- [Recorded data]
++++++++
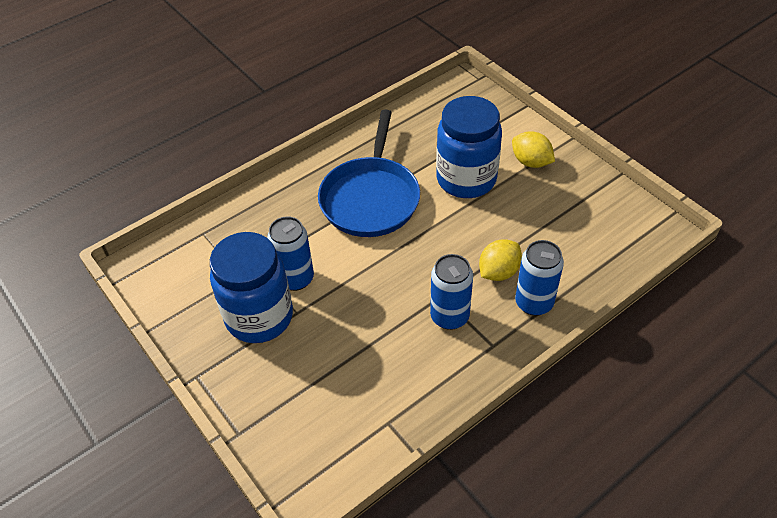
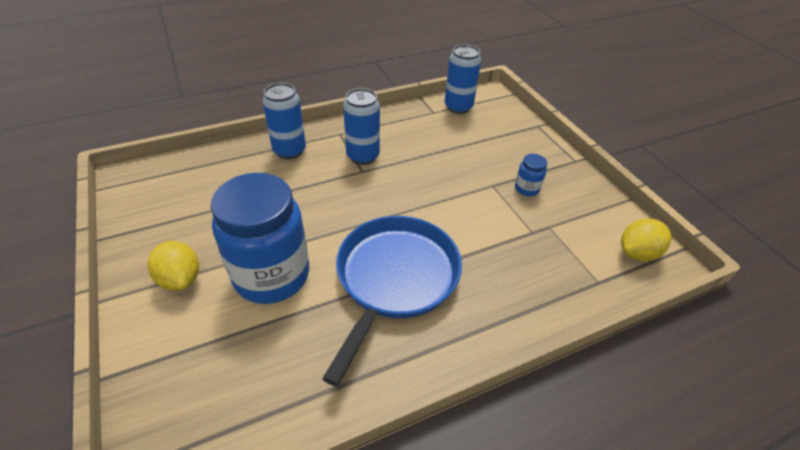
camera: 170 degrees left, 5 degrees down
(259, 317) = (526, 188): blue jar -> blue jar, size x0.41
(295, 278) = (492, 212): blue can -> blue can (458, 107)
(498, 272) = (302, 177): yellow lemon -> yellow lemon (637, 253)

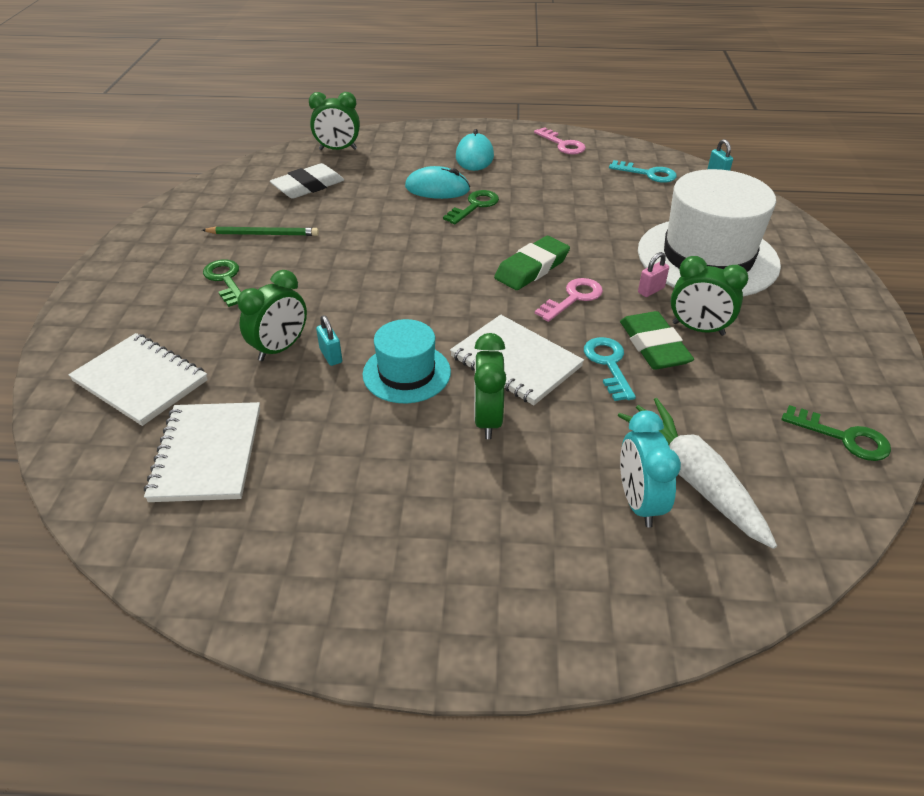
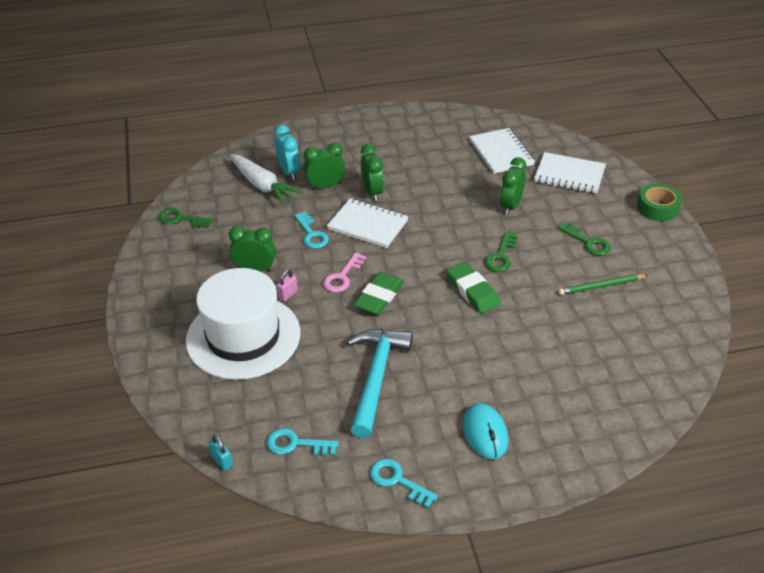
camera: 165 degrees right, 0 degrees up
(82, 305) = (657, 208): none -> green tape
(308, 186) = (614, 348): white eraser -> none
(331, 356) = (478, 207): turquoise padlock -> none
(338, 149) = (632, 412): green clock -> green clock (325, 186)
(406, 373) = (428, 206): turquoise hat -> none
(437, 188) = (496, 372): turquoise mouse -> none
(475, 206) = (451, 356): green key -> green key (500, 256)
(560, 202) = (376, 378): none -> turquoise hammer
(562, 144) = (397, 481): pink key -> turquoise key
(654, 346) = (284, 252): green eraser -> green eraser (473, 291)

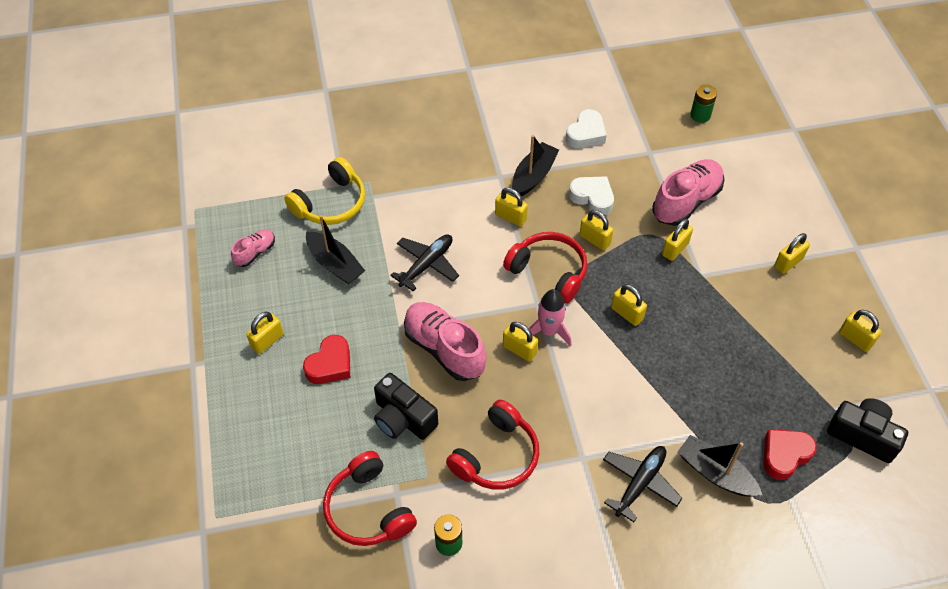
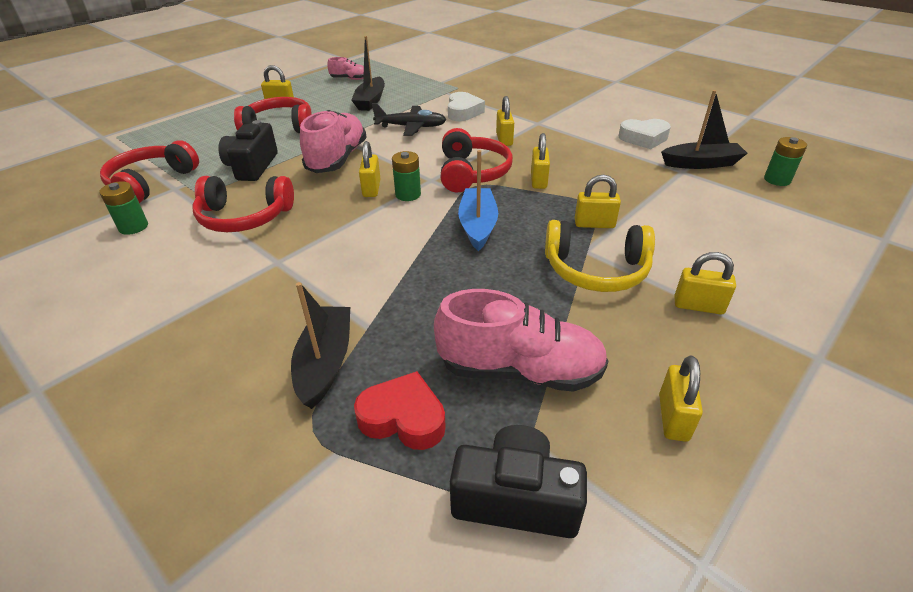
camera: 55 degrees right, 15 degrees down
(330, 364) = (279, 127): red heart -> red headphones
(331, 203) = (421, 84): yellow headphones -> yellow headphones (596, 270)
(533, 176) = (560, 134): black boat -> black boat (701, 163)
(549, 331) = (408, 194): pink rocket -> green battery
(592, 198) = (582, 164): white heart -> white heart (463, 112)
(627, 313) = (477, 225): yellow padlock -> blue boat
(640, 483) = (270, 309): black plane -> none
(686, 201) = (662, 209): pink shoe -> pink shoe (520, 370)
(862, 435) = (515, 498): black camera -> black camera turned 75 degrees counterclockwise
++++++++
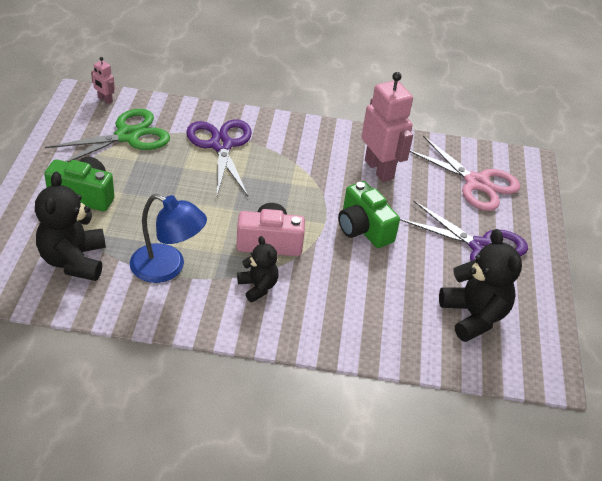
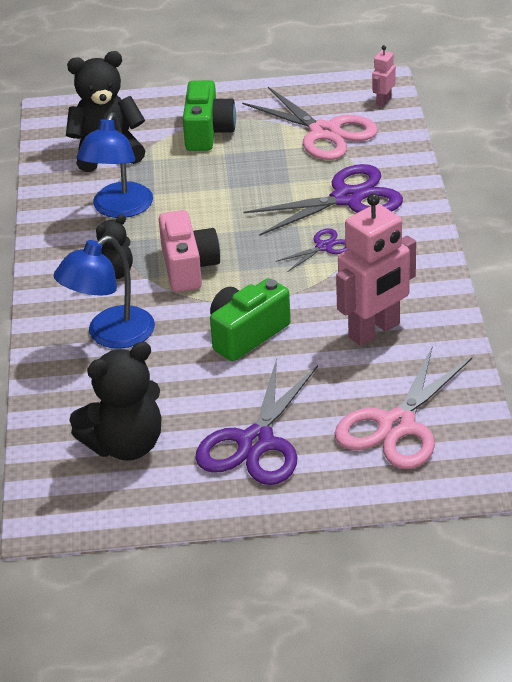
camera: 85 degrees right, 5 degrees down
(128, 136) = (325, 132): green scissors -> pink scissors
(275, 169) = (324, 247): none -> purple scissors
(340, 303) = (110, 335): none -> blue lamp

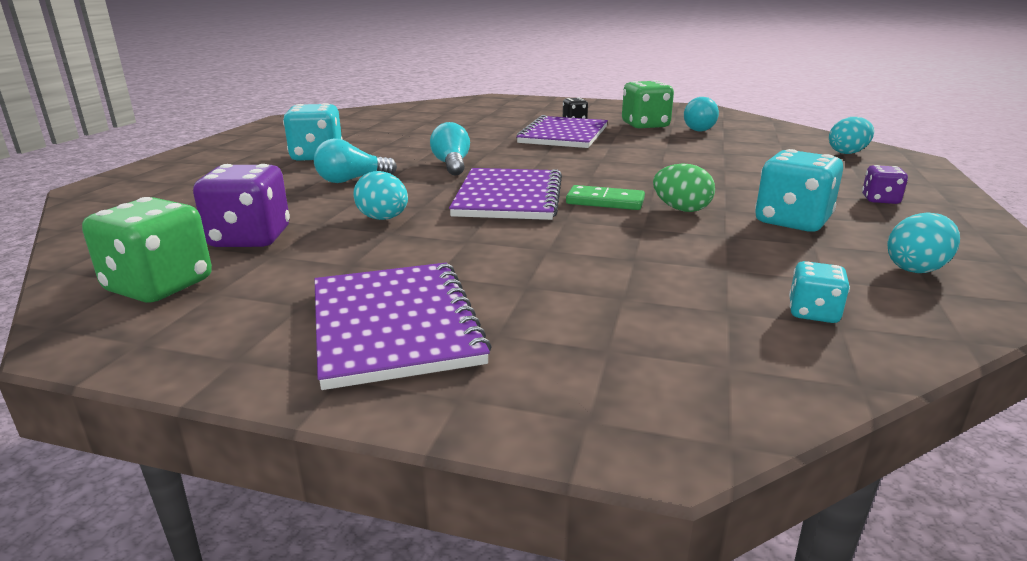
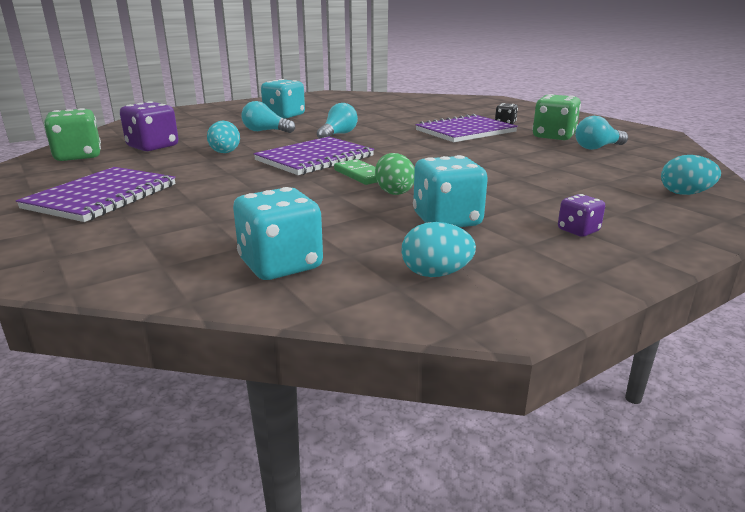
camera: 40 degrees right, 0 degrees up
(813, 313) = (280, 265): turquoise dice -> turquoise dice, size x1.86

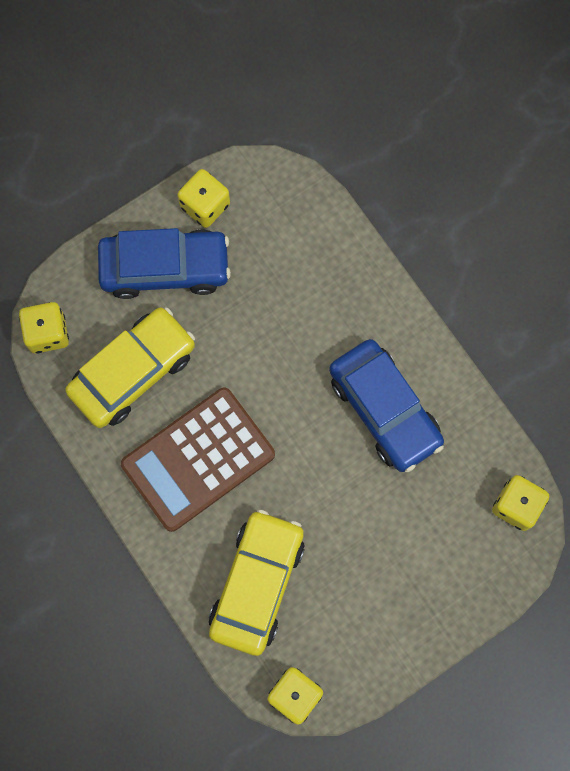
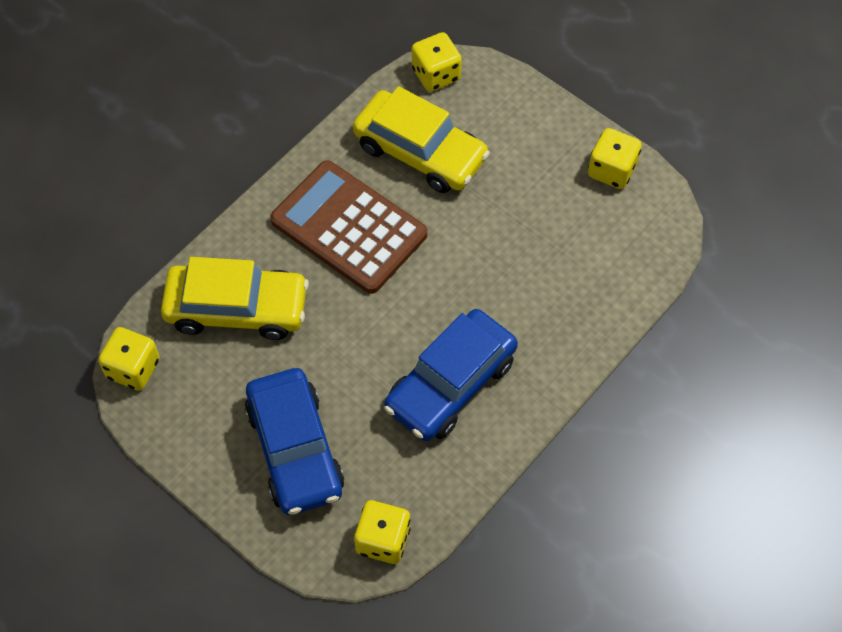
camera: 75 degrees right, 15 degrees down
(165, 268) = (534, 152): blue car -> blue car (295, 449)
++++++++
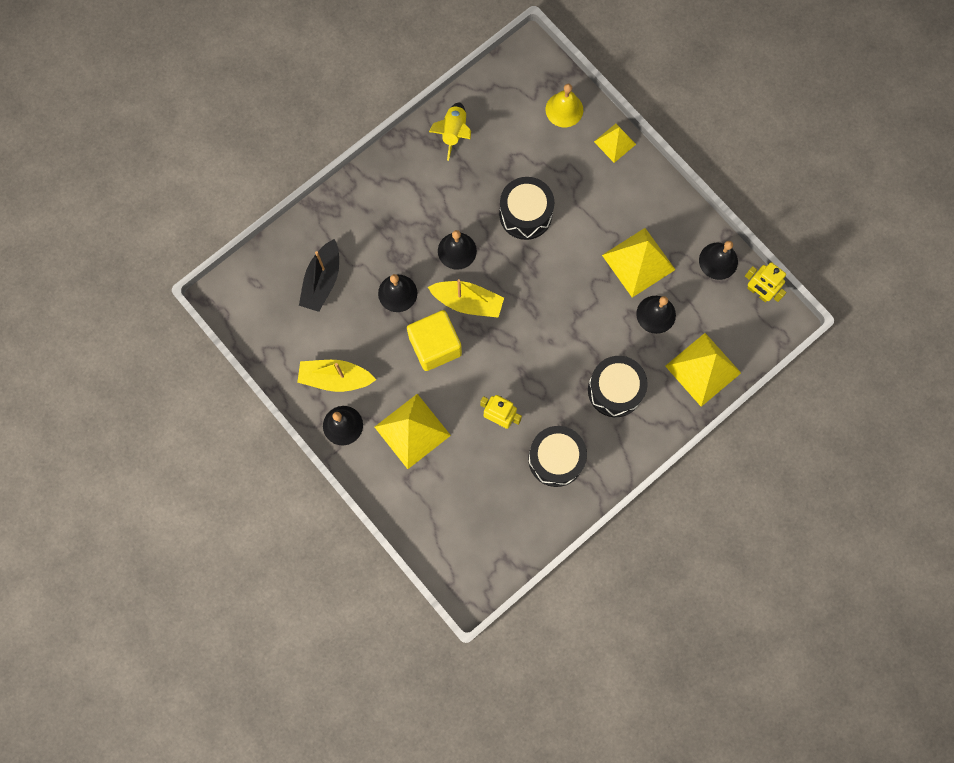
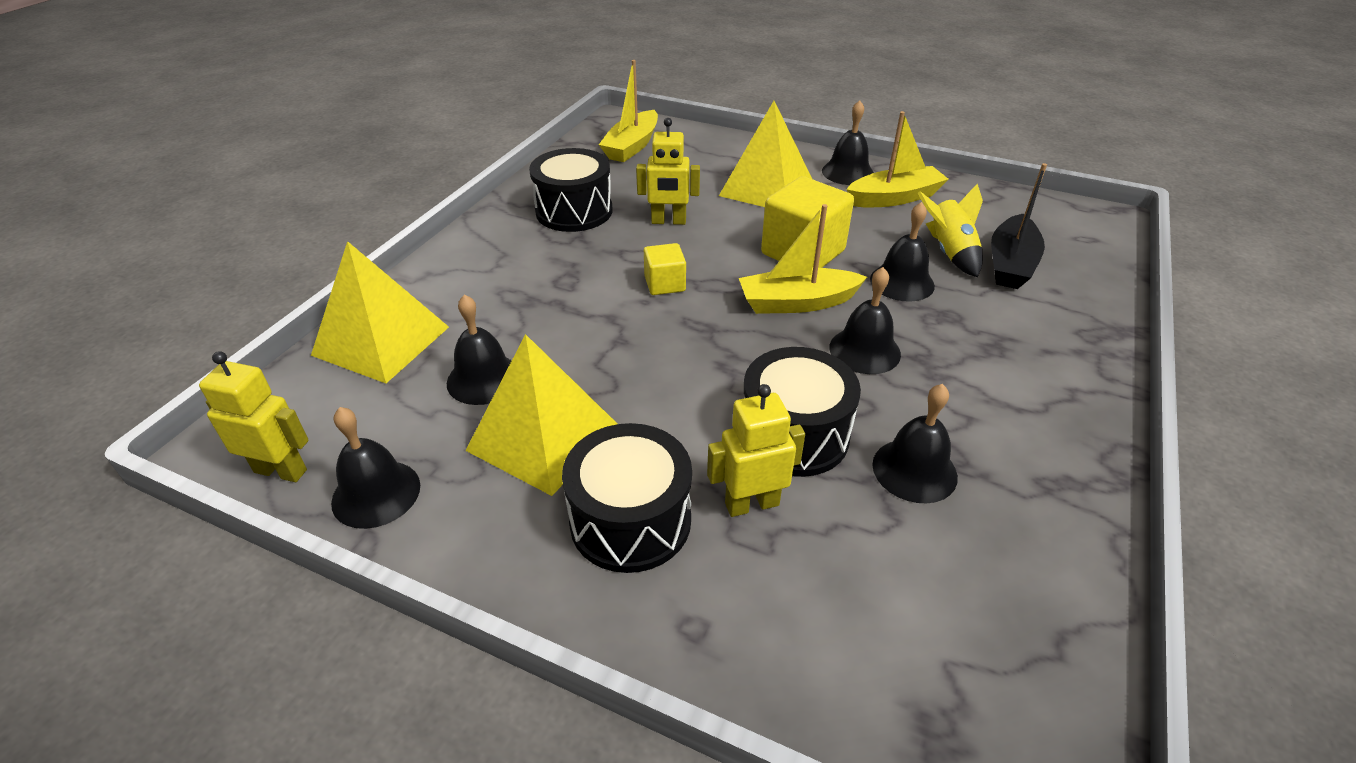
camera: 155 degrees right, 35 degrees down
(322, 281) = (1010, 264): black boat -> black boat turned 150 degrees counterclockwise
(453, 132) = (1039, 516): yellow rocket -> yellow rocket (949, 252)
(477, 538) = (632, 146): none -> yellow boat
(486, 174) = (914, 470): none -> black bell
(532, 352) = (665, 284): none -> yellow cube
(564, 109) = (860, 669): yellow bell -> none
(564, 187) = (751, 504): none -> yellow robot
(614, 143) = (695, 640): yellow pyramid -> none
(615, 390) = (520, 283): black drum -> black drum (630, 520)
++++++++
- [Task goal] When you reach the line containing "camera: 170 degrees left, 5 degrees down" in the entries above, begin restating word for word, and stop once the line containing "(862, 435) = (515, 498): black" has been given. Omit the pictures.

- [Expected answer]
camera: 170 degrees left, 5 degrees down
(259, 317) = (526, 188): blue jar -> blue jar, size x0.41
(295, 278) = (492, 212): blue can -> blue can (458, 107)
(498, 272) = (302, 177): yellow lemon -> yellow lemon (637, 253)

camera: 165 degrees right, 0 degrees up
(82, 305) = (657, 208): none -> green tape
(308, 186) = (614, 348): white eraser -> none
(331, 356) = (478, 207): turquoise padlock -> none
(338, 149) = (632, 412): green clock -> green clock (325, 186)
(406, 373) = (428, 206): turquoise hat -> none
(437, 188) = (496, 372): turquoise mouse -> none
(475, 206) = (451, 356): green key -> green key (500, 256)
(560, 202) = (376, 378): none -> turquoise hammer
(562, 144) = (397, 481): pink key -> turquoise key
(654, 346) = (284, 252): green eraser -> green eraser (473, 291)

camera: 55 degrees right, 15 degrees down
(330, 364) = (279, 127): red heart -> red headphones
(331, 203) = (421, 84): yellow headphones -> yellow headphones (596, 270)
(533, 176) = (560, 134): black boat -> black boat (701, 163)
(549, 331) = (408, 194): pink rocket -> green battery
(592, 198) = (582, 164): white heart -> white heart (463, 112)
(627, 313) = (477, 225): yellow padlock -> blue boat
(640, 483) = (270, 309): black plane -> none
(686, 201) = (662, 209): pink shoe -> pink shoe (520, 370)
(862, 435) = (515, 498): black camera -> black camera turned 75 degrees counterclockwise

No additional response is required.